Copy out the data word for word, without any of its pictures.

☆ ☆ ☆ ☆

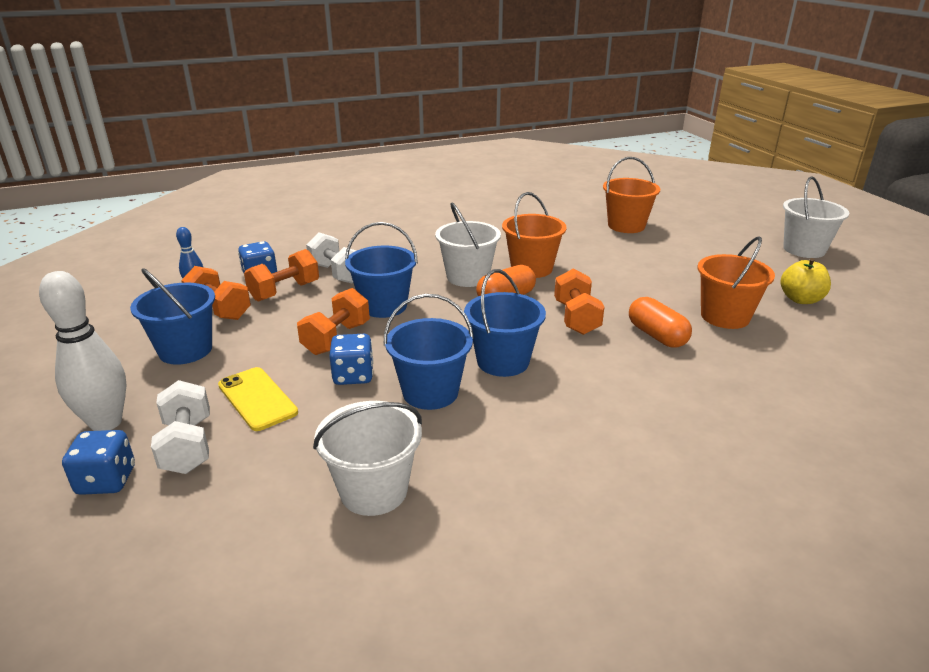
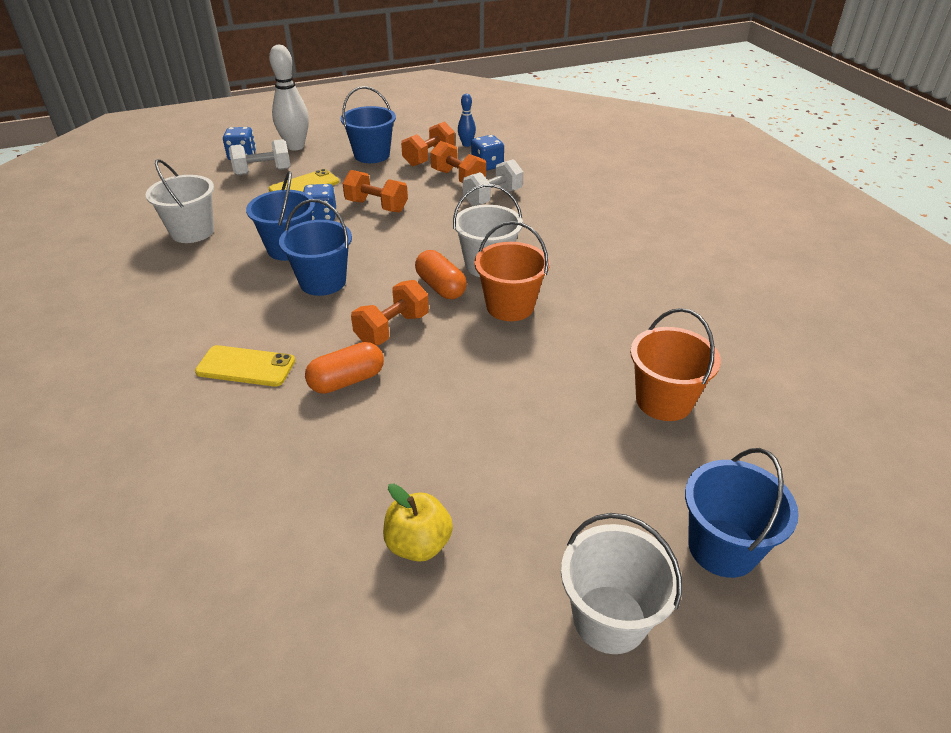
camera: 90 degrees right, 10 degrees up
(384, 306) = (428, 223): blue bucket -> blue bucket (722, 548)
(576, 318) = (392, 329): orange dumbbell -> orange dumbbell turned 45 degrees counterclockwise
(661, 393) = (246, 366): none -> yellow phone
(725, 316) = (380, 447): orange bucket -> none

☆ ☆ ☆ ☆

Solution for this problem:
camera: 90 degrees right, 10 degrees up
(384, 306) = (428, 223): blue bucket -> blue bucket (722, 548)
(576, 318) = (392, 329): orange dumbbell -> orange dumbbell turned 45 degrees counterclockwise
(661, 393) = (246, 366): none -> yellow phone
(725, 316) = (380, 447): orange bucket -> none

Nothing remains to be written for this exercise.